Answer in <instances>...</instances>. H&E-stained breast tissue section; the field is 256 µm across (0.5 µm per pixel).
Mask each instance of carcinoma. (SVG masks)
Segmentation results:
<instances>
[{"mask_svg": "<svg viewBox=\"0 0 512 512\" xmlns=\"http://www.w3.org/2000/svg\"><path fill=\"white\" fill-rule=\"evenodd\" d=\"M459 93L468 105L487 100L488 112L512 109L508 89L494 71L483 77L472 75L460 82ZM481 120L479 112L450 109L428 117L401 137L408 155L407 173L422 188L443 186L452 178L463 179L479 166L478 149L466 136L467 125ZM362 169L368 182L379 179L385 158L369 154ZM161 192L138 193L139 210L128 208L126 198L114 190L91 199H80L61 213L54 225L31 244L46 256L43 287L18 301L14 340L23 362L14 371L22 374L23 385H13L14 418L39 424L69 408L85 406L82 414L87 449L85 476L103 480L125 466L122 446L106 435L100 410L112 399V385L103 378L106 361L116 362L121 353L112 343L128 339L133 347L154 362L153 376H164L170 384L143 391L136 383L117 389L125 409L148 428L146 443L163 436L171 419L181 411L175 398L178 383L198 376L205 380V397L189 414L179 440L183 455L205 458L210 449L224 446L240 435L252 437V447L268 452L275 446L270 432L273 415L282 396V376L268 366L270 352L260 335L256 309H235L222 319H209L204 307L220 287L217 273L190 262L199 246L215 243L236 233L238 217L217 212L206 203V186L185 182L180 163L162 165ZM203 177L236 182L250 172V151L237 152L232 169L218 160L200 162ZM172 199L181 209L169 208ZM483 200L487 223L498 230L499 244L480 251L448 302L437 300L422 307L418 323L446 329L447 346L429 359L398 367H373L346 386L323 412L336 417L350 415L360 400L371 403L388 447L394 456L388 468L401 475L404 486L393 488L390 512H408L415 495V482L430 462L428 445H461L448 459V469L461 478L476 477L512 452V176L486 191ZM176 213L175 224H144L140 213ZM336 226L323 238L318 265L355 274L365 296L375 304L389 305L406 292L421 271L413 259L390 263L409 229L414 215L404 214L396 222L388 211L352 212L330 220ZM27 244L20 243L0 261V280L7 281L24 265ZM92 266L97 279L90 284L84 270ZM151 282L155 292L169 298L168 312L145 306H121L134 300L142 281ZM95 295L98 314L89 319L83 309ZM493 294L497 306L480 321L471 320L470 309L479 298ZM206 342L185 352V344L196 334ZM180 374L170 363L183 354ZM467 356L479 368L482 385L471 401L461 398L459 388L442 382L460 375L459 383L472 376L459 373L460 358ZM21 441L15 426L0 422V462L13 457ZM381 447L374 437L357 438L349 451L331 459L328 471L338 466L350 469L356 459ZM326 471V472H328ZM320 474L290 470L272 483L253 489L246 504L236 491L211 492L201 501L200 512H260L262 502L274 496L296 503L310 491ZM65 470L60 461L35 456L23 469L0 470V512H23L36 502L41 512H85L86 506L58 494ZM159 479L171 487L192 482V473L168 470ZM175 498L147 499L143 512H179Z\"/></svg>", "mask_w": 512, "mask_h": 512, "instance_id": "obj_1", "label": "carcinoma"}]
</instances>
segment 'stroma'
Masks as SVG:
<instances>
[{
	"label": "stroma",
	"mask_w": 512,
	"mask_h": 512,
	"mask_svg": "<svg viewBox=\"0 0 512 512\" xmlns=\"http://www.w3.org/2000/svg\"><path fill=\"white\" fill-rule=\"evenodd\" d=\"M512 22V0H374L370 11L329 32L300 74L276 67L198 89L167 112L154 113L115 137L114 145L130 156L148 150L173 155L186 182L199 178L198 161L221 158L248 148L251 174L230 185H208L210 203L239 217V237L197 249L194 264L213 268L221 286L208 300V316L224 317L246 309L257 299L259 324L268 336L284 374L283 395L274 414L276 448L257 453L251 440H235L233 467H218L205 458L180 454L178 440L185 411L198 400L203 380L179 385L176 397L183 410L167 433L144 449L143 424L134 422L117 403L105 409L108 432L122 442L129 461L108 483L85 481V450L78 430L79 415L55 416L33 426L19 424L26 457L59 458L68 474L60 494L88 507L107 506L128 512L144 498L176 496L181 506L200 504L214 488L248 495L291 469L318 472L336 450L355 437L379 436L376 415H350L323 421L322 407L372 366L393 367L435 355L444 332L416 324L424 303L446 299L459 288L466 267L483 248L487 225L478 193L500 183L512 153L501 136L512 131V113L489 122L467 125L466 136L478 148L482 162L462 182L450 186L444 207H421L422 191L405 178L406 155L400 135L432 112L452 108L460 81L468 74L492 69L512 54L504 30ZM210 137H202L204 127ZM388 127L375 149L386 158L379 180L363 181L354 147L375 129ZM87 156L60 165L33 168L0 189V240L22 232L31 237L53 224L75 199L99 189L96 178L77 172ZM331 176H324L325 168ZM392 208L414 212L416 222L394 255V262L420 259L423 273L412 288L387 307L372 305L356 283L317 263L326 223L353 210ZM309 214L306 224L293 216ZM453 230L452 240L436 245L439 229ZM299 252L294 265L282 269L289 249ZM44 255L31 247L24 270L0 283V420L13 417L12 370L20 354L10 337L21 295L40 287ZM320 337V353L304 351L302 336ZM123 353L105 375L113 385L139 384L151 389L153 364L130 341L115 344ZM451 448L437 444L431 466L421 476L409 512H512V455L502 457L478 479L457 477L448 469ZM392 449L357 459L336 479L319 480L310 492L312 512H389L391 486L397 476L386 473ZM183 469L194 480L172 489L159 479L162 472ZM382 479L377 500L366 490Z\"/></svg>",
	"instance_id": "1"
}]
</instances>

☆ ☆ ☆ ☆ ☆

**Written request**
Repeat every record, exactly as written.

**Worked solution**
Answer in <instances>...</instances>. H&E-stained breast tissue section; the field is 256 µm across (0.5 µm per pixel).
Mask each instance of carcinoma. (SVG masks)
Segmentation results:
<instances>
[{"mask_svg": "<svg viewBox=\"0 0 512 512\" xmlns=\"http://www.w3.org/2000/svg\"><path fill=\"white\" fill-rule=\"evenodd\" d=\"M459 93L468 105L487 100L488 112L512 109L508 89L494 71L483 77L472 75L460 82ZM481 120L479 112L450 109L428 117L401 137L408 155L407 173L422 188L443 186L452 178L463 179L479 166L478 149L466 136L467 125ZM362 169L368 182L379 179L385 158L369 154ZM161 192L138 193L139 210L128 208L126 198L114 190L91 199H80L61 213L54 225L31 244L46 256L43 287L18 301L14 340L23 362L14 371L22 374L23 385H13L14 418L39 424L69 408L85 406L82 414L87 449L85 476L103 480L125 466L122 446L106 435L100 410L112 399V385L103 378L106 361L116 362L121 353L112 343L128 339L133 347L154 362L153 376H164L170 384L143 391L136 383L117 389L125 409L148 428L146 443L163 436L171 419L181 411L175 398L178 383L198 376L205 380V397L189 414L179 440L183 455L205 458L210 449L224 446L240 435L252 437V447L268 452L275 446L270 432L273 415L282 396V376L268 366L270 352L260 335L256 309H235L222 319H209L204 307L220 287L217 273L190 262L199 246L215 243L236 233L238 217L217 212L206 203V186L185 182L180 163L162 165ZM203 177L236 182L250 172V151L237 152L232 169L218 160L200 162ZM172 199L181 209L169 208ZM483 200L487 223L498 230L499 244L480 251L448 302L437 300L422 307L418 323L446 329L447 346L429 359L398 367H373L346 386L323 412L336 417L350 415L360 400L371 403L388 447L394 456L388 468L401 475L404 486L393 488L390 512H408L415 495V482L430 462L428 445H461L448 459V469L461 478L476 477L512 452V176L486 191ZM176 213L175 224H144L140 213ZM336 226L323 238L318 265L355 274L365 296L375 304L389 305L406 292L421 271L413 259L390 263L409 229L414 215L404 214L396 222L388 211L352 212L330 220ZM27 244L20 243L0 261V280L7 281L24 265ZM92 266L97 279L90 284L84 270ZM151 282L155 292L169 298L168 312L145 306H121L134 300L142 281ZM95 295L98 314L89 319L83 309ZM493 294L497 306L480 321L471 320L470 309L479 298ZM206 342L185 352V344L196 334ZM180 374L170 363L183 354ZM467 356L479 368L482 385L471 401L461 398L459 388L442 382L460 375L459 383L472 376L459 373L460 358ZM21 441L15 426L0 422V462L13 457ZM381 447L374 437L357 438L349 451L331 459L328 471L338 466L350 469L356 459ZM326 471V472H328ZM320 474L290 470L272 483L253 489L246 504L236 491L211 492L201 501L200 512H260L262 502L274 496L296 503L310 491ZM65 470L60 461L35 456L23 469L0 470V512H23L36 502L41 512H85L86 506L58 494ZM159 479L171 487L192 482V473L168 470ZM175 498L147 499L143 512H179Z\"/></svg>", "mask_w": 512, "mask_h": 512, "instance_id": "obj_1", "label": "carcinoma"}]
</instances>
segment 'stroma'
Masks as SVG:
<instances>
[{
	"label": "stroma",
	"mask_w": 512,
	"mask_h": 512,
	"mask_svg": "<svg viewBox=\"0 0 512 512\" xmlns=\"http://www.w3.org/2000/svg\"><path fill=\"white\" fill-rule=\"evenodd\" d=\"M512 22V0H374L370 11L329 32L300 74L276 67L198 89L167 112L154 113L115 137L114 145L130 156L148 150L173 155L186 182L199 178L198 161L221 158L248 148L251 174L230 185H208L210 203L239 217V237L197 249L194 264L213 268L221 286L208 300V316L224 317L246 309L257 299L259 324L268 336L284 374L283 395L274 414L276 448L257 453L251 440H235L233 467H218L205 458L180 454L178 440L185 411L198 400L203 380L179 385L176 397L183 410L167 433L144 449L143 424L134 422L117 403L105 409L108 432L122 442L129 461L108 483L85 481V450L78 430L79 415L55 416L33 426L19 424L26 457L59 458L68 474L60 494L88 507L107 506L128 512L144 498L176 496L181 506L200 504L214 488L248 495L291 469L318 472L336 450L355 437L379 436L376 415H350L323 421L322 407L372 366L393 367L435 355L444 332L416 324L424 303L446 299L459 288L466 267L483 248L487 225L478 193L500 183L512 153L501 136L512 131V113L489 122L467 125L466 136L478 148L482 162L462 182L450 186L444 207H421L422 191L405 178L406 155L400 135L432 112L452 108L460 81L468 74L492 69L512 54L504 30ZM210 137H202L204 127ZM388 127L375 149L386 158L379 180L363 181L354 147L375 129ZM87 156L60 165L33 168L0 189V240L22 232L31 237L53 224L75 199L99 189L96 178L77 172ZM331 176H324L325 168ZM392 208L414 212L416 222L394 255V262L420 259L423 273L412 288L387 307L372 305L356 283L317 263L326 223L353 210ZM309 214L306 224L293 216ZM453 230L452 240L436 245L439 229ZM299 252L294 265L282 269L289 249ZM44 255L31 247L24 270L0 283V420L13 417L12 370L20 354L10 337L21 295L40 287ZM320 337V353L304 351L302 336ZM123 353L105 375L113 385L139 384L151 389L153 364L130 341L115 344ZM451 448L437 444L431 466L421 476L409 512H512V455L502 457L478 479L457 477L448 469ZM392 449L357 459L336 479L319 480L310 492L312 512H389L391 486L397 476L386 473ZM183 469L194 480L172 489L159 479L162 472ZM382 479L377 500L366 490Z\"/></svg>",
	"instance_id": "1"
}]
</instances>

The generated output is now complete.